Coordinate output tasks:
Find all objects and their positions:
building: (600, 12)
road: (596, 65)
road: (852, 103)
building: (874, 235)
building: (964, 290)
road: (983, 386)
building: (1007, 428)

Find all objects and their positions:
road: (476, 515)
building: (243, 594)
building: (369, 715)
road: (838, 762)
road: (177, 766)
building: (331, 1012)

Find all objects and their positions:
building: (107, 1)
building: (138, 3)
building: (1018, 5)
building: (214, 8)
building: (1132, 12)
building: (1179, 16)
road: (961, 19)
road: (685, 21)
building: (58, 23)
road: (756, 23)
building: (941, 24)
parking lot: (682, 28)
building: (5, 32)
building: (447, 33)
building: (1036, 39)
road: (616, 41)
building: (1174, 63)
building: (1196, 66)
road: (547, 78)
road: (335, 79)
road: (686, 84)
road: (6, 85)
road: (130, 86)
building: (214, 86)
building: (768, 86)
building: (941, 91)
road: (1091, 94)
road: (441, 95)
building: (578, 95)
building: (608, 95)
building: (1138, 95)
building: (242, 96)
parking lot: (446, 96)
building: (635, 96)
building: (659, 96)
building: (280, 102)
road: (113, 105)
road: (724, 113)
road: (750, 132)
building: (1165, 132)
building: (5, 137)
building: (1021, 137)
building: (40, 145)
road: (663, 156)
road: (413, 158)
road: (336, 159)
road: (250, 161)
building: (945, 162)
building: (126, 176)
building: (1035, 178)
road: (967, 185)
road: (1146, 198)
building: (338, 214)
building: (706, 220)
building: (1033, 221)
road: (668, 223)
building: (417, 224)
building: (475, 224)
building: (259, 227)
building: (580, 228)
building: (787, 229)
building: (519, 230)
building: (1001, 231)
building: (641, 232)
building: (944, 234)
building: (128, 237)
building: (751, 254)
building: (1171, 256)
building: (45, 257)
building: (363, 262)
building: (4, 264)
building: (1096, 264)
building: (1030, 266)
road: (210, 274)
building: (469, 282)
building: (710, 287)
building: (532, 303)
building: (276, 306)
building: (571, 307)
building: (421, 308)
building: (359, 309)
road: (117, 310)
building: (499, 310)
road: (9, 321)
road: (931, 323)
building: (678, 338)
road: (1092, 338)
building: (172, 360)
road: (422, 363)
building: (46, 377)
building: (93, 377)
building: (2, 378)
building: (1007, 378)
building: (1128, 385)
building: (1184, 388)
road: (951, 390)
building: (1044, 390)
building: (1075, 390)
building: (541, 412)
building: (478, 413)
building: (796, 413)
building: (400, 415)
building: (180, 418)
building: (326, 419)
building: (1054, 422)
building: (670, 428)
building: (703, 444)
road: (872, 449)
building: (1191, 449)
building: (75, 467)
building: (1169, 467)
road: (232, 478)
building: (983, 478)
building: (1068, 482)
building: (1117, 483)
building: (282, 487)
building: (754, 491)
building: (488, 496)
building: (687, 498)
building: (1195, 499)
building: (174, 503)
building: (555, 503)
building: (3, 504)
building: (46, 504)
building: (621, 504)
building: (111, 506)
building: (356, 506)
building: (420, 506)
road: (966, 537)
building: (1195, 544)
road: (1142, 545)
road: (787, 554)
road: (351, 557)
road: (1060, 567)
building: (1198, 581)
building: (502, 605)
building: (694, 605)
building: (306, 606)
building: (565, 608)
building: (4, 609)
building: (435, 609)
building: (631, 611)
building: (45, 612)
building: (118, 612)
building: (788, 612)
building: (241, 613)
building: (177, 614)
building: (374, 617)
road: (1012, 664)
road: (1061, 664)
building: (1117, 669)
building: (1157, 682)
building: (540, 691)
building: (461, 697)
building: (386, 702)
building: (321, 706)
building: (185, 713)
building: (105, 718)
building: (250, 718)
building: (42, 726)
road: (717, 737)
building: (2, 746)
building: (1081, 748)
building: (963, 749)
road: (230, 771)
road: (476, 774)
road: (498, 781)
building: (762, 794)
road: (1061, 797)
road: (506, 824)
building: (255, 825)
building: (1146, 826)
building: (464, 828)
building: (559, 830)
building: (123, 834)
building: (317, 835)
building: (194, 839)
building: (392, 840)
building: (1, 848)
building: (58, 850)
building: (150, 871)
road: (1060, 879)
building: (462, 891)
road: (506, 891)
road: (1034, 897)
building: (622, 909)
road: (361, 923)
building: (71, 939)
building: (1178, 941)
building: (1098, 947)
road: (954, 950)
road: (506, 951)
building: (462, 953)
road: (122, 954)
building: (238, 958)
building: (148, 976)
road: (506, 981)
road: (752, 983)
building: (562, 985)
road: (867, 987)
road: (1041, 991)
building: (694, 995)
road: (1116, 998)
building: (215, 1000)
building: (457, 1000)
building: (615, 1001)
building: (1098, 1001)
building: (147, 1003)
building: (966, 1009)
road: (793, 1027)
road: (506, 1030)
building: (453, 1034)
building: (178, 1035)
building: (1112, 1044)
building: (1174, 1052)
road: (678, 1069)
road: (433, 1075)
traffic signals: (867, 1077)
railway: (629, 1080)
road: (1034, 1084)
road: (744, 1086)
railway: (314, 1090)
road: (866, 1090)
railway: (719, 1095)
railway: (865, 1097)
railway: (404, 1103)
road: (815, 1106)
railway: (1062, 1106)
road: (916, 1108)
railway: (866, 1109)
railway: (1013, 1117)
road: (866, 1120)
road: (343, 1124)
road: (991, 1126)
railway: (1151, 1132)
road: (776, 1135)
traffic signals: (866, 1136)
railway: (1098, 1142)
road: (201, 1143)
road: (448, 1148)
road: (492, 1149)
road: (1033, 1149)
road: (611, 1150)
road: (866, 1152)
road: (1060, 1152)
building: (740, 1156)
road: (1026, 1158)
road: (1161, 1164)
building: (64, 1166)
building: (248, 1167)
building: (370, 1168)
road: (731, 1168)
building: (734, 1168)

#### Goal of the exercise:
Retype the records above in full, matching each line exactly.

#### Your solution:
Find all objects and their positions:
building: (600, 12)
road: (596, 65)
road: (852, 103)
building: (874, 235)
building: (964, 290)
road: (983, 386)
building: (1007, 428)

Find all objects and their positions:
road: (476, 515)
building: (243, 594)
building: (369, 715)
road: (838, 762)
road: (177, 766)
building: (331, 1012)

Find all objects and their positions:
building: (107, 1)
building: (138, 3)
building: (1018, 5)
building: (214, 8)
building: (1132, 12)
building: (1179, 16)
road: (961, 19)
road: (685, 21)
building: (58, 23)
road: (756, 23)
building: (941, 24)
parking lot: (682, 28)
building: (5, 32)
building: (447, 33)
building: (1036, 39)
road: (616, 41)
building: (1174, 63)
building: (1196, 66)
road: (547, 78)
road: (335, 79)
road: (686, 84)
road: (6, 85)
road: (130, 86)
building: (214, 86)
building: (768, 86)
building: (941, 91)
road: (1091, 94)
road: (441, 95)
building: (578, 95)
building: (608, 95)
building: (1138, 95)
building: (242, 96)
parking lot: (446, 96)
building: (635, 96)
building: (659, 96)
building: (280, 102)
road: (113, 105)
road: (724, 113)
road: (750, 132)
building: (1165, 132)
building: (5, 137)
building: (1021, 137)
building: (40, 145)
road: (663, 156)
road: (413, 158)
road: (336, 159)
road: (250, 161)
building: (945, 162)
building: (126, 176)
building: (1035, 178)
road: (967, 185)
road: (1146, 198)
building: (338, 214)
building: (706, 220)
building: (1033, 221)
road: (668, 223)
building: (417, 224)
building: (475, 224)
building: (259, 227)
building: (580, 228)
building: (787, 229)
building: (519, 230)
building: (1001, 231)
building: (641, 232)
building: (944, 234)
building: (128, 237)
building: (751, 254)
building: (1171, 256)
building: (45, 257)
building: (363, 262)
building: (4, 264)
building: (1096, 264)
building: (1030, 266)
road: (210, 274)
building: (469, 282)
building: (710, 287)
building: (532, 303)
building: (276, 306)
building: (571, 307)
building: (421, 308)
building: (359, 309)
road: (117, 310)
building: (499, 310)
road: (9, 321)
road: (931, 323)
building: (678, 338)
road: (1092, 338)
building: (172, 360)
road: (422, 363)
building: (46, 377)
building: (93, 377)
building: (2, 378)
building: (1007, 378)
building: (1128, 385)
building: (1184, 388)
road: (951, 390)
building: (1044, 390)
building: (1075, 390)
building: (541, 412)
building: (478, 413)
building: (796, 413)
building: (400, 415)
building: (180, 418)
building: (326, 419)
building: (1054, 422)
building: (670, 428)
building: (703, 444)
road: (872, 449)
building: (1191, 449)
building: (75, 467)
building: (1169, 467)
road: (232, 478)
building: (983, 478)
building: (1068, 482)
building: (1117, 483)
building: (282, 487)
building: (754, 491)
building: (488, 496)
building: (687, 498)
building: (1195, 499)
building: (174, 503)
building: (555, 503)
building: (3, 504)
building: (46, 504)
building: (621, 504)
building: (111, 506)
building: (356, 506)
building: (420, 506)
road: (966, 537)
building: (1195, 544)
road: (1142, 545)
road: (787, 554)
road: (351, 557)
road: (1060, 567)
building: (1198, 581)
building: (502, 605)
building: (694, 605)
building: (306, 606)
building: (565, 608)
building: (4, 609)
building: (435, 609)
building: (631, 611)
building: (45, 612)
building: (118, 612)
building: (788, 612)
building: (241, 613)
building: (177, 614)
building: (374, 617)
road: (1012, 664)
road: (1061, 664)
building: (1117, 669)
building: (1157, 682)
building: (540, 691)
building: (461, 697)
building: (386, 702)
building: (321, 706)
building: (185, 713)
building: (105, 718)
building: (250, 718)
building: (42, 726)
road: (717, 737)
building: (2, 746)
building: (1081, 748)
building: (963, 749)
road: (230, 771)
road: (476, 774)
road: (498, 781)
building: (762, 794)
road: (1061, 797)
road: (506, 824)
building: (255, 825)
building: (1146, 826)
building: (464, 828)
building: (559, 830)
building: (123, 834)
building: (317, 835)
building: (194, 839)
building: (392, 840)
building: (1, 848)
building: (58, 850)
building: (150, 871)
road: (1060, 879)
building: (462, 891)
road: (506, 891)
road: (1034, 897)
building: (622, 909)
road: (361, 923)
building: (71, 939)
building: (1178, 941)
building: (1098, 947)
road: (954, 950)
road: (506, 951)
building: (462, 953)
road: (122, 954)
building: (238, 958)
building: (148, 976)
road: (506, 981)
road: (752, 983)
building: (562, 985)
road: (867, 987)
road: (1041, 991)
building: (694, 995)
road: (1116, 998)
building: (215, 1000)
building: (457, 1000)
building: (615, 1001)
building: (1098, 1001)
building: (147, 1003)
building: (966, 1009)
road: (793, 1027)
road: (506, 1030)
building: (453, 1034)
building: (178, 1035)
building: (1112, 1044)
building: (1174, 1052)
road: (678, 1069)
road: (433, 1075)
traffic signals: (867, 1077)
railway: (629, 1080)
road: (1034, 1084)
road: (744, 1086)
railway: (314, 1090)
road: (866, 1090)
railway: (719, 1095)
railway: (865, 1097)
railway: (404, 1103)
road: (815, 1106)
railway: (1062, 1106)
road: (916, 1108)
railway: (866, 1109)
railway: (1013, 1117)
road: (866, 1120)
road: (343, 1124)
road: (991, 1126)
railway: (1151, 1132)
road: (776, 1135)
traffic signals: (866, 1136)
railway: (1098, 1142)
road: (201, 1143)
road: (448, 1148)
road: (492, 1149)
road: (1033, 1149)
road: (611, 1150)
road: (866, 1152)
road: (1060, 1152)
building: (740, 1156)
road: (1026, 1158)
road: (1161, 1164)
building: (64, 1166)
building: (248, 1167)
building: (370, 1168)
road: (731, 1168)
building: (734, 1168)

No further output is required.